Task statement. Can you quote the records below in full, word for word?

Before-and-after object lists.
+++
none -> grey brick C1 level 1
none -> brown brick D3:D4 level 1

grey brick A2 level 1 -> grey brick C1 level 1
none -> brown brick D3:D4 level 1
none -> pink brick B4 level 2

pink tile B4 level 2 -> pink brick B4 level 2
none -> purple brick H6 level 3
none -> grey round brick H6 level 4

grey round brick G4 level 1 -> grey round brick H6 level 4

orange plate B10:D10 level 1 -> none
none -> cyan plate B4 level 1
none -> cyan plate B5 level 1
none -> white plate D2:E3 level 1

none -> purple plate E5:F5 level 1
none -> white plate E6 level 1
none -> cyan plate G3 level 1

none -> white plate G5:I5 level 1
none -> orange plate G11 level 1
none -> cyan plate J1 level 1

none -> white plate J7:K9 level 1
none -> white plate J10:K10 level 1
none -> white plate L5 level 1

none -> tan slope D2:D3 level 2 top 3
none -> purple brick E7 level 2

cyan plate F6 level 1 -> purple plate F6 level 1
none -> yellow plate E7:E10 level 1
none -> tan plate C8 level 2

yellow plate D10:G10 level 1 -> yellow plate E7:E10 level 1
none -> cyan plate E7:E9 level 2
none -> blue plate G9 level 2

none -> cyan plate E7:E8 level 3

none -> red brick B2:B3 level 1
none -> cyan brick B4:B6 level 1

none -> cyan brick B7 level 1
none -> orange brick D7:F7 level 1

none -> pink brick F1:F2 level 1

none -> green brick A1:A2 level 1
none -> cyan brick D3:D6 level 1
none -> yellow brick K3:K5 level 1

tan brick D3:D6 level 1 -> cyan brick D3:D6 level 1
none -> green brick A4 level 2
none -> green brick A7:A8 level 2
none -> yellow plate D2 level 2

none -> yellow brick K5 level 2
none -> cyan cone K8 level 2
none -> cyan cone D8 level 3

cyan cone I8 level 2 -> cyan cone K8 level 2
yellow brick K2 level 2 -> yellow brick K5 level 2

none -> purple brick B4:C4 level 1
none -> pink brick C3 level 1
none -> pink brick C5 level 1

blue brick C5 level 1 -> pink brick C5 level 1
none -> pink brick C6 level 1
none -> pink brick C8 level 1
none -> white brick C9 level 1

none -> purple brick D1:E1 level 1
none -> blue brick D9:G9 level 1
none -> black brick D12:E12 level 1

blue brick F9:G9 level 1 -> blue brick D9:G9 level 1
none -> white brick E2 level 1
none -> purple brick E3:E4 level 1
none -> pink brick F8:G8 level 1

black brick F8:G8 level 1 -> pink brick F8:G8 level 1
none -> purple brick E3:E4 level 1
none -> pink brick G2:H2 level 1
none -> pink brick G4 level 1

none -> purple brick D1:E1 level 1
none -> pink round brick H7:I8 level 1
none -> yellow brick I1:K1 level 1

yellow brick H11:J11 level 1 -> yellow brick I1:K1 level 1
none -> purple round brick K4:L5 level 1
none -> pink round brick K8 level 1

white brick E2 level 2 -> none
+++
Written solution.
none -> grey brick C1 level 1
none -> brown brick D3:D4 level 1

grey brick A2 level 1 -> grey brick C1 level 1
none -> brown brick D3:D4 level 1
none -> pink brick B4 level 2

pink tile B4 level 2 -> pink brick B4 level 2
none -> purple brick H6 level 3
none -> grey round brick H6 level 4

grey round brick G4 level 1 -> grey round brick H6 level 4

orange plate B10:D10 level 1 -> none
none -> cyan plate B4 level 1
none -> cyan plate B5 level 1
none -> white plate D2:E3 level 1

none -> purple plate E5:F5 level 1
none -> white plate E6 level 1
none -> cyan plate G3 level 1

none -> white plate G5:I5 level 1
none -> orange plate G11 level 1
none -> cyan plate J1 level 1

none -> white plate J7:K9 level 1
none -> white plate J10:K10 level 1
none -> white plate L5 level 1

none -> tan slope D2:D3 level 2 top 3
none -> purple brick E7 level 2

cyan plate F6 level 1 -> purple plate F6 level 1
none -> yellow plate E7:E10 level 1
none -> tan plate C8 level 2

yellow plate D10:G10 level 1 -> yellow plate E7:E10 level 1
none -> cyan plate E7:E9 level 2
none -> blue plate G9 level 2

none -> cyan plate E7:E8 level 3

none -> red brick B2:B3 level 1
none -> cyan brick B4:B6 level 1

none -> cyan brick B7 level 1
none -> orange brick D7:F7 level 1

none -> pink brick F1:F2 level 1

none -> green brick A1:A2 level 1
none -> cyan brick D3:D6 level 1
none -> yellow brick K3:K5 level 1

tan brick D3:D6 level 1 -> cyan brick D3:D6 level 1
none -> green brick A4 level 2
none -> green brick A7:A8 level 2
none -> yellow plate D2 level 2

none -> yellow brick K5 level 2
none -> cyan cone K8 level 2
none -> cyan cone D8 level 3

cyan cone I8 level 2 -> cyan cone K8 level 2
yellow brick K2 level 2 -> yellow brick K5 level 2

none -> purple brick B4:C4 level 1
none -> pink brick C3 level 1
none -> pink brick C5 level 1

blue brick C5 level 1 -> pink brick C5 level 1
none -> pink brick C6 level 1
none -> pink brick C8 level 1
none -> white brick C9 level 1

none -> purple brick D1:E1 level 1
none -> blue brick D9:G9 level 1
none -> black brick D12:E12 level 1

blue brick F9:G9 level 1 -> blue brick D9:G9 level 1
none -> white brick E2 level 1
none -> purple brick E3:E4 level 1
none -> pink brick F8:G8 level 1

black brick F8:G8 level 1 -> pink brick F8:G8 level 1
none -> purple brick E3:E4 level 1
none -> pink brick G2:H2 level 1
none -> pink brick G4 level 1

none -> purple brick D1:E1 level 1
none -> pink round brick H7:I8 level 1
none -> yellow brick I1:K1 level 1

yellow brick H11:J11 level 1 -> yellow brick I1:K1 level 1
none -> purple round brick K4:L5 level 1
none -> pink round brick K8 level 1

white brick E2 level 2 -> none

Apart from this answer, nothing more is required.